• [What to produce]: Among the lines of the entries below, count those containing the word "strawberry" and answer with the number only.

• [Working data]:
· · · · · · ·
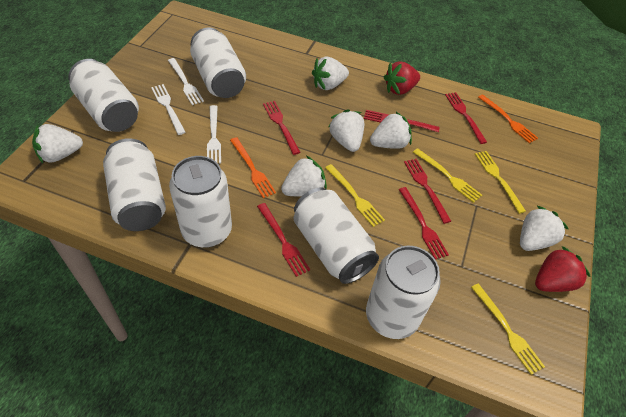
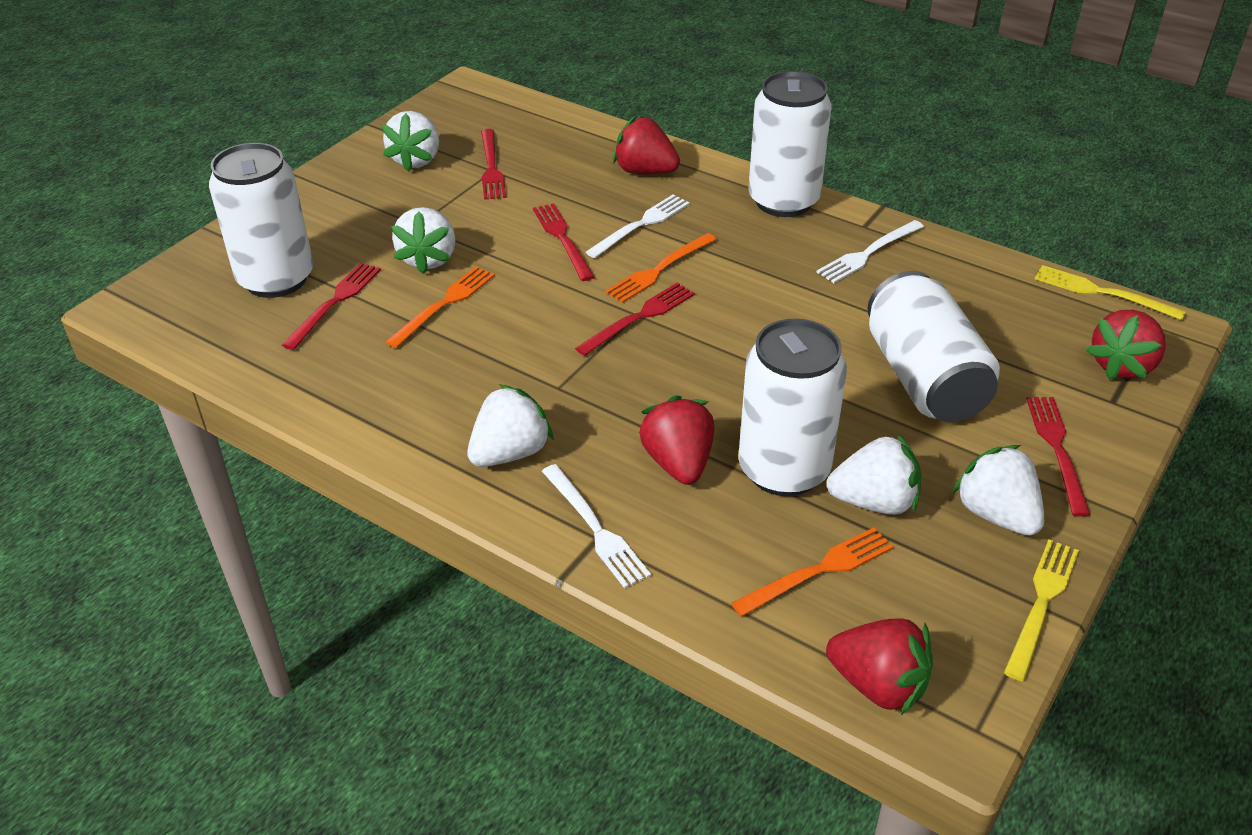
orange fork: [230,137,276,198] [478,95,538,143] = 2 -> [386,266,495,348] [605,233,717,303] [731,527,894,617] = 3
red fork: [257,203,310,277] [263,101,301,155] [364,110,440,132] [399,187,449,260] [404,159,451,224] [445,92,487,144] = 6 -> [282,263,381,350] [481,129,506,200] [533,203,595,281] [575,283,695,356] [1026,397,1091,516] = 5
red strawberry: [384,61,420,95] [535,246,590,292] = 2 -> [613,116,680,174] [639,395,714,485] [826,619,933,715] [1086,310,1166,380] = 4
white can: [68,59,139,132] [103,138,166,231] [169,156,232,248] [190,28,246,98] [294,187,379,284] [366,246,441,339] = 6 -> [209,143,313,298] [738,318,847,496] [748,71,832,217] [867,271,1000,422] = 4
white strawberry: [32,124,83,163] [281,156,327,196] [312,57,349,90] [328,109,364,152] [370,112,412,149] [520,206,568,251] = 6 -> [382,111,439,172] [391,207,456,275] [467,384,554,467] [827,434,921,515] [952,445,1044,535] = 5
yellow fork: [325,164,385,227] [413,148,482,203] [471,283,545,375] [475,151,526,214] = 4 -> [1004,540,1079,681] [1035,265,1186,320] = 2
· · · · · · ·
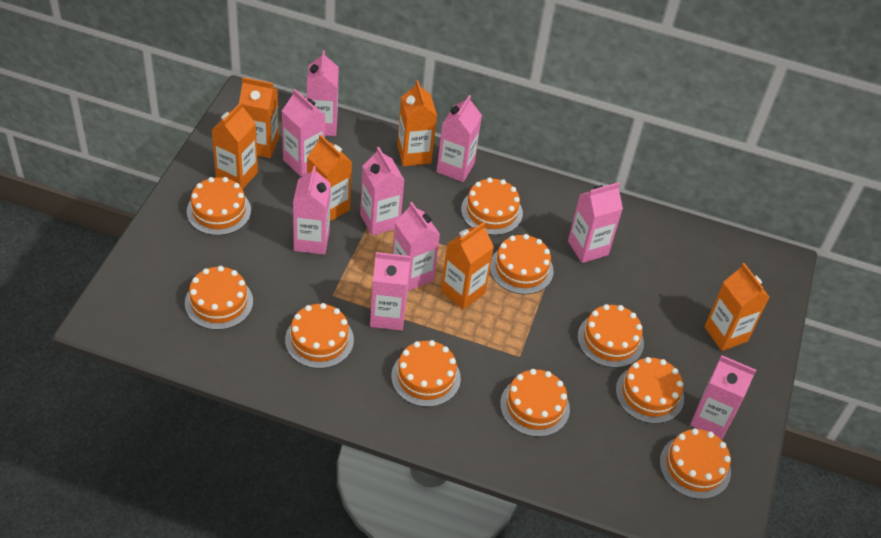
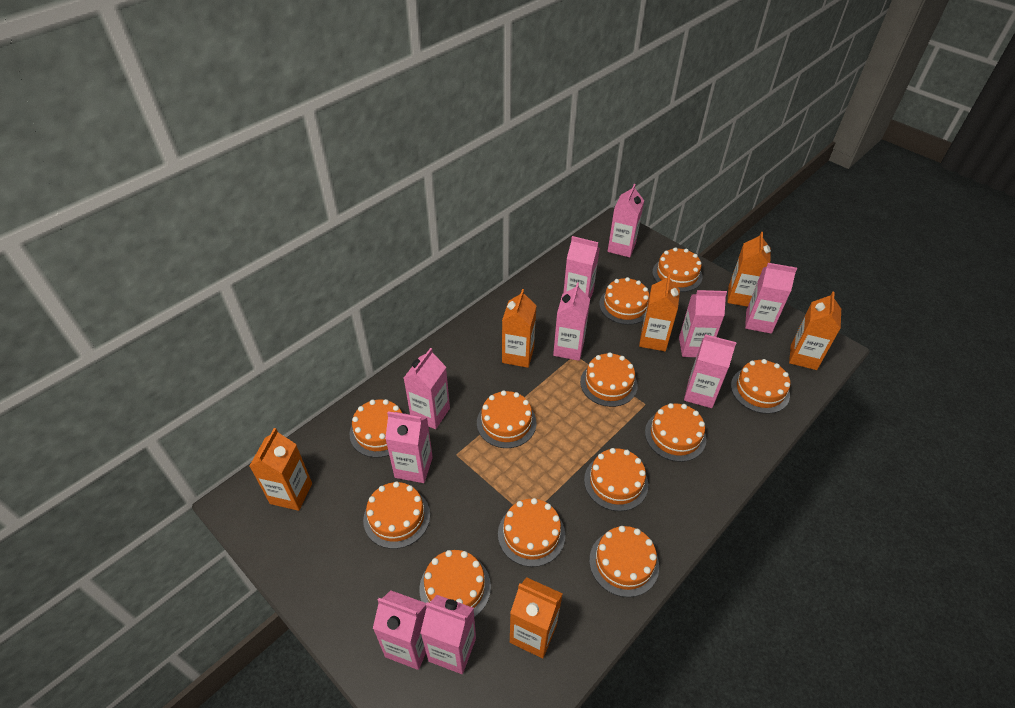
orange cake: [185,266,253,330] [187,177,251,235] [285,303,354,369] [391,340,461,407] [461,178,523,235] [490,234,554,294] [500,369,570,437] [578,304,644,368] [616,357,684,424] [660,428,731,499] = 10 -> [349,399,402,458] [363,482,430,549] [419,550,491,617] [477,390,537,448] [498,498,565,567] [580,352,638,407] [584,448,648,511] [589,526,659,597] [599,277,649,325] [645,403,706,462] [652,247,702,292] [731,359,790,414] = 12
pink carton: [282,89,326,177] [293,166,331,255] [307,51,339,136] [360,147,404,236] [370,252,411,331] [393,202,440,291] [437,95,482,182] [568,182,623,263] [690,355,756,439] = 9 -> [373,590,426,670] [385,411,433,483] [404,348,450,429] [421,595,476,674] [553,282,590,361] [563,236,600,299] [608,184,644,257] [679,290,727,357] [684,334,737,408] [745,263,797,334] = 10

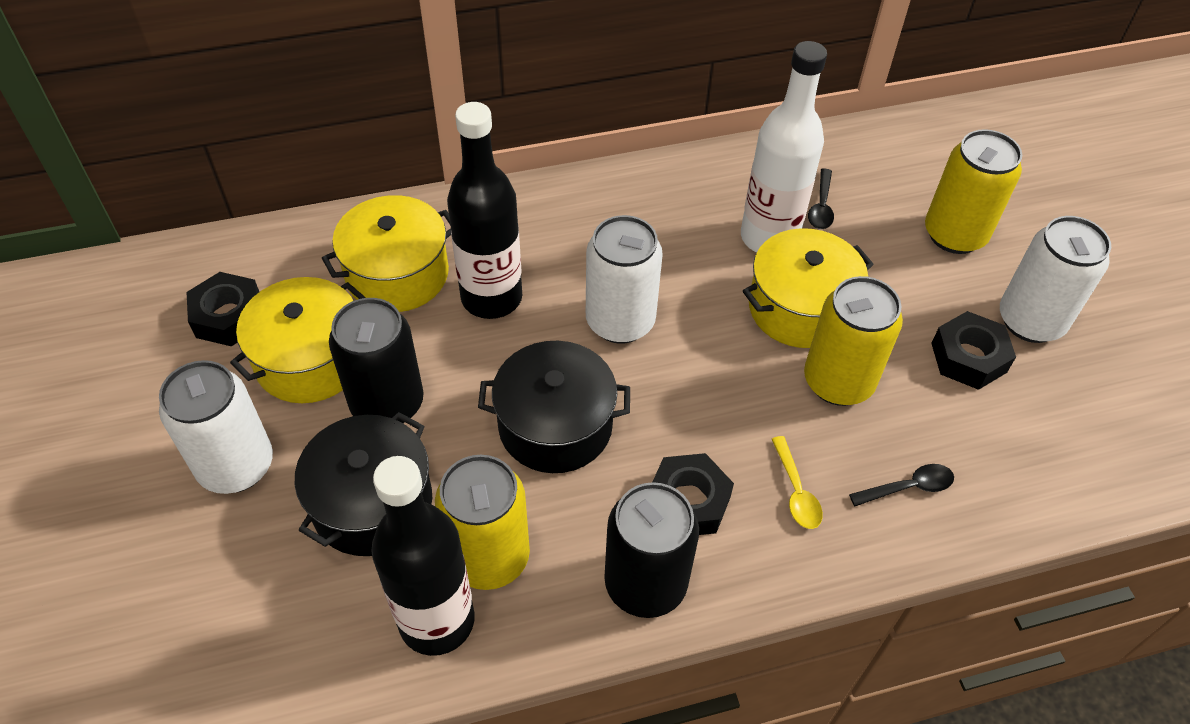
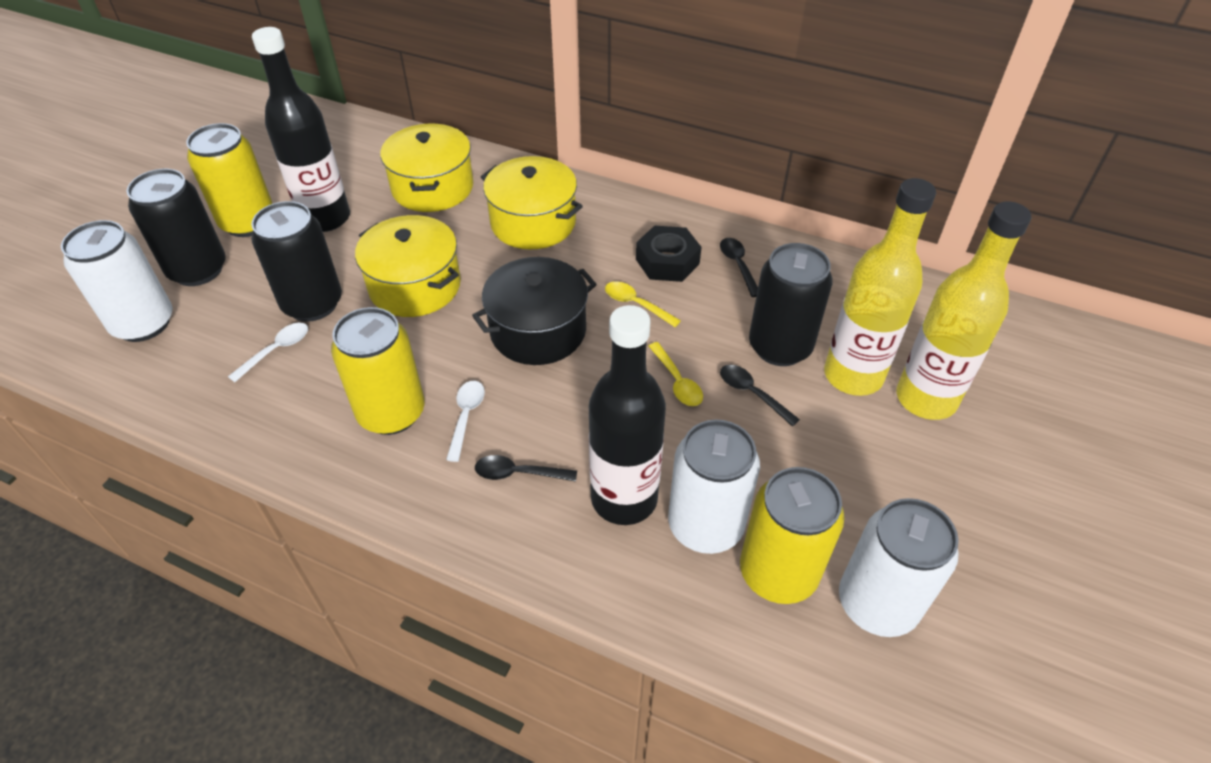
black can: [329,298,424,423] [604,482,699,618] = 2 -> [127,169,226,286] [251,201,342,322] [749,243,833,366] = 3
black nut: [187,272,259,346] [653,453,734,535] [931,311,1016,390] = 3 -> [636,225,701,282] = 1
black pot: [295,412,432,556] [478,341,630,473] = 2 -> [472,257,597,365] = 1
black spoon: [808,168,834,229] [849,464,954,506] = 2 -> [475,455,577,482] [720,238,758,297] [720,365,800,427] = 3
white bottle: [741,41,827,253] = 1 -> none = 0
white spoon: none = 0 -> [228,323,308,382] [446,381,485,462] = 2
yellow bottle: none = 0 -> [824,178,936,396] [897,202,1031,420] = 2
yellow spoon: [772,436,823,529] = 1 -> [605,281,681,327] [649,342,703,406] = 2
· · · · · · ·
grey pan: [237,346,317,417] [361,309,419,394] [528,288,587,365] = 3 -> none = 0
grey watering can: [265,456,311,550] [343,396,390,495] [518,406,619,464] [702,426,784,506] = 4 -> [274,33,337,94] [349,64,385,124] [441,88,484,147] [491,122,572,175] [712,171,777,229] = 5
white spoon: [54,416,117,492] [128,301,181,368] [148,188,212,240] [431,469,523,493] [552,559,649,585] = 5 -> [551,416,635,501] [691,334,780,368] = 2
· · · · · · ·
• [Answer box]: 2